Segment Start: RECORDS FOR THE EXERCISE
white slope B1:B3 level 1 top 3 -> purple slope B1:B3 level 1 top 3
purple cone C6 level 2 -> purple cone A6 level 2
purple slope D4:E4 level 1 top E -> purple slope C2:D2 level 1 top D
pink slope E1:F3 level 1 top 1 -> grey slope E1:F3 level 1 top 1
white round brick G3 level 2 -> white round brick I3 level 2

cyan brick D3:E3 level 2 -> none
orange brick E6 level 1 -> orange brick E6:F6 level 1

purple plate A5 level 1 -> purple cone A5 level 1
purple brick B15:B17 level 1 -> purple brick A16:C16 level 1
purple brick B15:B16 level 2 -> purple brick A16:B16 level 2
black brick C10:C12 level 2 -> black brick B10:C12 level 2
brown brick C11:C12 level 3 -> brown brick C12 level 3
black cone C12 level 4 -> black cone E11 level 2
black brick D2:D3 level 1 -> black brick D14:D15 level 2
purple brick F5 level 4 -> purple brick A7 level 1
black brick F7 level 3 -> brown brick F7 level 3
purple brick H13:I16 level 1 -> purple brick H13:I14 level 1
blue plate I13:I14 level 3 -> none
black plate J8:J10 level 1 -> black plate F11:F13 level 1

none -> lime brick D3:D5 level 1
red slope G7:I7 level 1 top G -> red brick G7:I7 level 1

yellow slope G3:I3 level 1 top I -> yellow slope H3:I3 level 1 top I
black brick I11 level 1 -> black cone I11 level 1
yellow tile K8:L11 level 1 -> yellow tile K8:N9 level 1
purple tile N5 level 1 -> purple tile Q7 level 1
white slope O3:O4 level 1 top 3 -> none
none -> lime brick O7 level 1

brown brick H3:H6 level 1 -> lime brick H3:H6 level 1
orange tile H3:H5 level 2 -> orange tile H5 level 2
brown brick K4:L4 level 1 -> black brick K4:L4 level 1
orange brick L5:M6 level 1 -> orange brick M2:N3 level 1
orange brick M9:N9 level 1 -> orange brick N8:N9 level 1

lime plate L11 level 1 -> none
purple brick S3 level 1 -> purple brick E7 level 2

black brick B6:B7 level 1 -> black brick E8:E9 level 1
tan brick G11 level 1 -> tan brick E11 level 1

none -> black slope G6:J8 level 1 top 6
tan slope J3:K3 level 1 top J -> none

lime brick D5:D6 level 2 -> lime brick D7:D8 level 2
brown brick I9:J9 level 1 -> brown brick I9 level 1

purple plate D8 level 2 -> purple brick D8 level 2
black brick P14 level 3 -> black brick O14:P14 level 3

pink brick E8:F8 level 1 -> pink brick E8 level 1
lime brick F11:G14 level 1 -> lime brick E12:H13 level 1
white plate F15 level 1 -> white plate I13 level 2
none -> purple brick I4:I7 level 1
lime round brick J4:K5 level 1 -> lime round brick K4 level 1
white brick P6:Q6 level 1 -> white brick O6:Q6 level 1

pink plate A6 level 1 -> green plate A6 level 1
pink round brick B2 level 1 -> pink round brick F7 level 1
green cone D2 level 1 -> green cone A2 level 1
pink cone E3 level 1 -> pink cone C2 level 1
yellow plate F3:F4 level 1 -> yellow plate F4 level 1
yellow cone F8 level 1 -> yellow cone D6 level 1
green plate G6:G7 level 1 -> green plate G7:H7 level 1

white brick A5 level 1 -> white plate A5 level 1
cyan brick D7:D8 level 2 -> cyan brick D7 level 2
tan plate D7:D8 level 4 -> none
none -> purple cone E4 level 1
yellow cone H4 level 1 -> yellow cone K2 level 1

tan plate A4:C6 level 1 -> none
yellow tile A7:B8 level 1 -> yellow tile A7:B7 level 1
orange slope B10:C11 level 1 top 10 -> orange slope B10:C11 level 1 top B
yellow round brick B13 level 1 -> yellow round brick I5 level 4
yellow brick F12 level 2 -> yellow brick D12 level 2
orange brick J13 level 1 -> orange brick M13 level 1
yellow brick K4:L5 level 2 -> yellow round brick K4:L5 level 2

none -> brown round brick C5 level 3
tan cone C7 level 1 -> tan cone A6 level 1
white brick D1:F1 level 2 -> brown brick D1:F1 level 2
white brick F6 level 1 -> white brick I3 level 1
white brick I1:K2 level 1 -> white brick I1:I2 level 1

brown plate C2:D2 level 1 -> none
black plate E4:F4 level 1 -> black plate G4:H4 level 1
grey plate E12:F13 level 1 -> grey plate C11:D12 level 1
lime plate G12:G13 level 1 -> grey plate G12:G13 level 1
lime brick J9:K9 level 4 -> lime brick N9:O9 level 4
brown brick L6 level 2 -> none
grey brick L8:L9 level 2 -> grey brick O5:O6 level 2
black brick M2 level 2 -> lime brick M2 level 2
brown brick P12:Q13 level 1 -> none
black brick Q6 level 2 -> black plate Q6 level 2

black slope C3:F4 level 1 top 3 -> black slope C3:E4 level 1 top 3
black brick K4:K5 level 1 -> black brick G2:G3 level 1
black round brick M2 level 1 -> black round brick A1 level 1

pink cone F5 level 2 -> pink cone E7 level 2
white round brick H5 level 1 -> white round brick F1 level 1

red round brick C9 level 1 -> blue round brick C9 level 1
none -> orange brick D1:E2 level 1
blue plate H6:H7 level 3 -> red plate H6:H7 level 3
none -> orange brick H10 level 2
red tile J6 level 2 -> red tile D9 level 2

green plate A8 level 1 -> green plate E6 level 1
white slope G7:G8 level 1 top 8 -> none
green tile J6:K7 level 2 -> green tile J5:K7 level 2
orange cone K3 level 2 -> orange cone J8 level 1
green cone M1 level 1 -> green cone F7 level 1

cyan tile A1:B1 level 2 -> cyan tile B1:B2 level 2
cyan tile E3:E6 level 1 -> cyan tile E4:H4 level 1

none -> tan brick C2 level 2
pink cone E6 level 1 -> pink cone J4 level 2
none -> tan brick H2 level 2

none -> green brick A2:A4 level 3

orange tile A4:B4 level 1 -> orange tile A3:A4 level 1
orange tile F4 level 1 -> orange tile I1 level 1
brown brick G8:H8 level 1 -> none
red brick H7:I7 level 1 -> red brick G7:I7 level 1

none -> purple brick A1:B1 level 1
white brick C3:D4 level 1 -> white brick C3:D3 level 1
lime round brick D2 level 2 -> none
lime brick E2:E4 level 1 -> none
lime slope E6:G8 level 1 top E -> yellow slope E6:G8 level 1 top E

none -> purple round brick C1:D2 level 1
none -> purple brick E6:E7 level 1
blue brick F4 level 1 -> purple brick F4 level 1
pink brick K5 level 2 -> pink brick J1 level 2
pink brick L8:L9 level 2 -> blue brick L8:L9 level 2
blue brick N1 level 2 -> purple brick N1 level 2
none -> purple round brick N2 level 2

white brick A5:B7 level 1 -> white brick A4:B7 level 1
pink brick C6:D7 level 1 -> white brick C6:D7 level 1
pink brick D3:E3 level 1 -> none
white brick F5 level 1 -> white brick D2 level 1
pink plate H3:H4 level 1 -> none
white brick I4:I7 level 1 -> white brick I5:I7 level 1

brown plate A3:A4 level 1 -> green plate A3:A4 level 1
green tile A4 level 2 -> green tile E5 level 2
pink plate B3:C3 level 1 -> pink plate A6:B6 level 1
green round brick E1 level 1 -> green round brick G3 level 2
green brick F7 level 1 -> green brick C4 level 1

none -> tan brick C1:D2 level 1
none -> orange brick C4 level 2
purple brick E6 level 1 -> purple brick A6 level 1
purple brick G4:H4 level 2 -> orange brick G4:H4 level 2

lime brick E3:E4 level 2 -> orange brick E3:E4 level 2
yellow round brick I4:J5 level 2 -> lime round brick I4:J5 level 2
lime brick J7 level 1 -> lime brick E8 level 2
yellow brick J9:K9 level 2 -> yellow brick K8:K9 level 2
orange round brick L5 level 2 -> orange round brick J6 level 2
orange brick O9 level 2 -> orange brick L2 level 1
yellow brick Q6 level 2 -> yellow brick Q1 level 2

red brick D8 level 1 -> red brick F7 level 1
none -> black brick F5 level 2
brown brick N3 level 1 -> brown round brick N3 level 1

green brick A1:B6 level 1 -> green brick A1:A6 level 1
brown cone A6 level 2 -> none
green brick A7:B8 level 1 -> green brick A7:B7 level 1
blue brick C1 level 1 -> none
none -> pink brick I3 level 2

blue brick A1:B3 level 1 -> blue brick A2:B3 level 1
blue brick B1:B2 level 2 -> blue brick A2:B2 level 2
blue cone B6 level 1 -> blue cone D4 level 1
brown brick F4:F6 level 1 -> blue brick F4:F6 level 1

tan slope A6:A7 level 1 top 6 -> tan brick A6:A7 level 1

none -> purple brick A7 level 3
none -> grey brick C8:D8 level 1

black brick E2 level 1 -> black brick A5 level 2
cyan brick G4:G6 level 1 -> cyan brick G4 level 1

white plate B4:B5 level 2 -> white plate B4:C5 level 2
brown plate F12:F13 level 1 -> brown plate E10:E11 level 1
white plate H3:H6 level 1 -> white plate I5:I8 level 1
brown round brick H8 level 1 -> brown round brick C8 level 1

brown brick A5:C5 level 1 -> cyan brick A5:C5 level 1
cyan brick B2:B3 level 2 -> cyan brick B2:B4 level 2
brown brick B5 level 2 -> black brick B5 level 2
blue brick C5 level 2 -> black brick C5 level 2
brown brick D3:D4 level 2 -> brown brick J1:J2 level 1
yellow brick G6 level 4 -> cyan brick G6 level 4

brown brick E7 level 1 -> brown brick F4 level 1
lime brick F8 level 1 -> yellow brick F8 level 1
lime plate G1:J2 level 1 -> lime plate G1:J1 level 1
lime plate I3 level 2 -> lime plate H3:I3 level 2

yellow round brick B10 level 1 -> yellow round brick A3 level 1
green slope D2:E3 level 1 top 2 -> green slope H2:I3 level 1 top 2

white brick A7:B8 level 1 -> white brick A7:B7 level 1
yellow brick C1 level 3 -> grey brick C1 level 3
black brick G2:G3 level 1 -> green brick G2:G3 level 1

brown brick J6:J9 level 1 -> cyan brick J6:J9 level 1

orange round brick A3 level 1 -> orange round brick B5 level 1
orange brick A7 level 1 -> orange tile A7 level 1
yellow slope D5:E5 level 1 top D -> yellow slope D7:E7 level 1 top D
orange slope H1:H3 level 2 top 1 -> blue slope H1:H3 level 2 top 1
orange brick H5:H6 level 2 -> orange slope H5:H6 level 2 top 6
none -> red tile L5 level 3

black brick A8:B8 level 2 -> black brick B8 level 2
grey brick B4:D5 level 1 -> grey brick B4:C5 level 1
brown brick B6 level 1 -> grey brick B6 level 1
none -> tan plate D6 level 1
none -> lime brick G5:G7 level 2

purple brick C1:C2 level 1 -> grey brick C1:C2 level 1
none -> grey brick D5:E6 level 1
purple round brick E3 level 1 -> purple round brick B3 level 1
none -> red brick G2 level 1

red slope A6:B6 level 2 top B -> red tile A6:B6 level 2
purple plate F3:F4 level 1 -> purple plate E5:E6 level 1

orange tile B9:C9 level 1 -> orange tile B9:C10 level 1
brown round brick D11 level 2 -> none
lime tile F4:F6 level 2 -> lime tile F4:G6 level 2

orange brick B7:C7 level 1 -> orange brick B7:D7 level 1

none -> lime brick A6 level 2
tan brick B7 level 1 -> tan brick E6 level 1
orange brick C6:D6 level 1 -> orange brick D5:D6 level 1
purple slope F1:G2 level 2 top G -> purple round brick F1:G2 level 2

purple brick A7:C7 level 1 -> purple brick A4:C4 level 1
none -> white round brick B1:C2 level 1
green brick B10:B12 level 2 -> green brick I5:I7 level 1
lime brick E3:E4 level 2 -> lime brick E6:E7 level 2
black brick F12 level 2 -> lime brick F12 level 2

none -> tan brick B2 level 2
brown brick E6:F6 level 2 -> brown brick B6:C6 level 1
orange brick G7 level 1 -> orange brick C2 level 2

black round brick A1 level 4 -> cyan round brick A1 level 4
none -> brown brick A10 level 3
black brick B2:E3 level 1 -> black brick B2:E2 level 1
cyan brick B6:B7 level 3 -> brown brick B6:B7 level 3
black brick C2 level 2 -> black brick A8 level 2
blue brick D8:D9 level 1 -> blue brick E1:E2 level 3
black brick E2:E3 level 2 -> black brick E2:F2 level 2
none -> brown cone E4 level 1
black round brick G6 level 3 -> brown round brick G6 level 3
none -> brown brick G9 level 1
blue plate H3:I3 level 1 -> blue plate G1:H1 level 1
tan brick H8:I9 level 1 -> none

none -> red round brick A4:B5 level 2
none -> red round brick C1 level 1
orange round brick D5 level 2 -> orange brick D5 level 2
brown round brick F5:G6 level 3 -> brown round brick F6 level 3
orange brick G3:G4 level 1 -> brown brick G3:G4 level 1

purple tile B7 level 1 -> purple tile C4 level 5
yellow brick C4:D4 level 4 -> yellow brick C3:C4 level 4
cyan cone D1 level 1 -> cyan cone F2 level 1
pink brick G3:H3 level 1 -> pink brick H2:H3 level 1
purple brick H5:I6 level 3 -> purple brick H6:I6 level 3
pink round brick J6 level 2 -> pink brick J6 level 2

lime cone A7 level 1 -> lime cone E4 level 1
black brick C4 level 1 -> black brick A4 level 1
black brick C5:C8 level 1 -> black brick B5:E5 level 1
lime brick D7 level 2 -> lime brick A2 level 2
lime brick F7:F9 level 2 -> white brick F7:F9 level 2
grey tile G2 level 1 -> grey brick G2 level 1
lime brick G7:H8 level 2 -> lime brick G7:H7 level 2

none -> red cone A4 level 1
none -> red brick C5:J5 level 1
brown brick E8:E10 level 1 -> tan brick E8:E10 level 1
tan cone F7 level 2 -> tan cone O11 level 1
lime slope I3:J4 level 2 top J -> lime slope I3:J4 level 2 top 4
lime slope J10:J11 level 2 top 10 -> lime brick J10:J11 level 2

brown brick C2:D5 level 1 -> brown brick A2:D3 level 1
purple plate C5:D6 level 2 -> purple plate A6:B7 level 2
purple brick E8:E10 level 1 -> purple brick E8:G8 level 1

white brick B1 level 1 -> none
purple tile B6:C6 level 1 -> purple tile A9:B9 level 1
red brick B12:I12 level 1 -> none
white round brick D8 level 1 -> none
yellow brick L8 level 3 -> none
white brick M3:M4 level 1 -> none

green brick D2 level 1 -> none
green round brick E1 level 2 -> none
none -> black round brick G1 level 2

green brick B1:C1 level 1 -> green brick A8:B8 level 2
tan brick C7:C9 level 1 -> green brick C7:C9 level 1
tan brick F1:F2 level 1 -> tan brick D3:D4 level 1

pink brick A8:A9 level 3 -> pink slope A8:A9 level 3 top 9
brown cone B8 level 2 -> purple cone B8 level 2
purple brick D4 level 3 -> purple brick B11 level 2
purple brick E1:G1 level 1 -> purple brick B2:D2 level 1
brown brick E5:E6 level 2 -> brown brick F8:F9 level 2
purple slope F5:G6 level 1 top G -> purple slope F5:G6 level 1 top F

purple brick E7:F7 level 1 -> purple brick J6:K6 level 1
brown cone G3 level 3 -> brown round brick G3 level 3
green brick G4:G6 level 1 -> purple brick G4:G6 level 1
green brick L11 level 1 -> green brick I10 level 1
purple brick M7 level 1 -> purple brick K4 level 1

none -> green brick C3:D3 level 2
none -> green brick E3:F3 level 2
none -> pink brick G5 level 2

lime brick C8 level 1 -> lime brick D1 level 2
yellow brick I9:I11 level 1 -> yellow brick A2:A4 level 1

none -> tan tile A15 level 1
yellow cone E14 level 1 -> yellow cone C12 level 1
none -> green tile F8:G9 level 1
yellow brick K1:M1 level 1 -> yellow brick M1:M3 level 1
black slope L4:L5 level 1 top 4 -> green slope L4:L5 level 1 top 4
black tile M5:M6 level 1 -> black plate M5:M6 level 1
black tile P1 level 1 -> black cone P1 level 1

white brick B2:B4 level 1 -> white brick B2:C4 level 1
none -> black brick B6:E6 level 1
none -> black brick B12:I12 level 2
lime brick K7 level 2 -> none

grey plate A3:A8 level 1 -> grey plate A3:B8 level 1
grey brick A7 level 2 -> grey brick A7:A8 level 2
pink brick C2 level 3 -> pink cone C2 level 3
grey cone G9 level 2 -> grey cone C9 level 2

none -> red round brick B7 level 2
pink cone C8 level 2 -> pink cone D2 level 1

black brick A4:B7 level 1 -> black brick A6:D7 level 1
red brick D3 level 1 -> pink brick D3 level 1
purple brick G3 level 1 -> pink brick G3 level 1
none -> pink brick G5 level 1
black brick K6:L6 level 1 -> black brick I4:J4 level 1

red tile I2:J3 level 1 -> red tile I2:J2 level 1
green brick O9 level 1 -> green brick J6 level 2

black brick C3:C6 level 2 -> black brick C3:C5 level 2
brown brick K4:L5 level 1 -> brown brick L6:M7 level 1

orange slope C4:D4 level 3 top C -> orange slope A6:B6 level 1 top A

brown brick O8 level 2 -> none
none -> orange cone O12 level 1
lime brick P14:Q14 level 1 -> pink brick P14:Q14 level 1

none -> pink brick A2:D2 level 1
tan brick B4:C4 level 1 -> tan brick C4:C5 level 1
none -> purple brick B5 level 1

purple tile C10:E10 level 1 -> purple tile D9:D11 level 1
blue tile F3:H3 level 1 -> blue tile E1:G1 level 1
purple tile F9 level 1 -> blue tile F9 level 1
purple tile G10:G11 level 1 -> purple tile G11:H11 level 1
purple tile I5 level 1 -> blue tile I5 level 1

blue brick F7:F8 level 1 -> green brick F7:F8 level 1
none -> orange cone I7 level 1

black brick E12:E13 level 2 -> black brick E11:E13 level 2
Segment End: RECORDS FOR THE EXERCISE
**PROBLEM TO SOLVE:**
Return exactly the lines in the records above, beginning with the one that holds "yellow brick I9:I11" and ending with the last.

**REPLY:**
yellow brick I9:I11 level 1 -> yellow brick A2:A4 level 1

none -> tan tile A15 level 1
yellow cone E14 level 1 -> yellow cone C12 level 1
none -> green tile F8:G9 level 1
yellow brick K1:M1 level 1 -> yellow brick M1:M3 level 1
black slope L4:L5 level 1 top 4 -> green slope L4:L5 level 1 top 4
black tile M5:M6 level 1 -> black plate M5:M6 level 1
black tile P1 level 1 -> black cone P1 level 1

white brick B2:B4 level 1 -> white brick B2:C4 level 1
none -> black brick B6:E6 level 1
none -> black brick B12:I12 level 2
lime brick K7 level 2 -> none

grey plate A3:A8 level 1 -> grey plate A3:B8 level 1
grey brick A7 level 2 -> grey brick A7:A8 level 2
pink brick C2 level 3 -> pink cone C2 level 3
grey cone G9 level 2 -> grey cone C9 level 2

none -> red round brick B7 level 2
pink cone C8 level 2 -> pink cone D2 level 1

black brick A4:B7 level 1 -> black brick A6:D7 level 1
red brick D3 level 1 -> pink brick D3 level 1
purple brick G3 level 1 -> pink brick G3 level 1
none -> pink brick G5 level 1
black brick K6:L6 level 1 -> black brick I4:J4 level 1

red tile I2:J3 level 1 -> red tile I2:J2 level 1
green brick O9 level 1 -> green brick J6 level 2

black brick C3:C6 level 2 -> black brick C3:C5 level 2
brown brick K4:L5 level 1 -> brown brick L6:M7 level 1

orange slope C4:D4 level 3 top C -> orange slope A6:B6 level 1 top A

brown brick O8 level 2 -> none
none -> orange cone O12 level 1
lime brick P14:Q14 level 1 -> pink brick P14:Q14 level 1

none -> pink brick A2:D2 level 1
tan brick B4:C4 level 1 -> tan brick C4:C5 level 1
none -> purple brick B5 level 1

purple tile C10:E10 level 1 -> purple tile D9:D11 level 1
blue tile F3:H3 level 1 -> blue tile E1:G1 level 1
purple tile F9 level 1 -> blue tile F9 level 1
purple tile G10:G11 level 1 -> purple tile G11:H11 level 1
purple tile I5 level 1 -> blue tile I5 level 1

blue brick F7:F8 level 1 -> green brick F7:F8 level 1
none -> orange cone I7 level 1

black brick E12:E13 level 2 -> black brick E11:E13 level 2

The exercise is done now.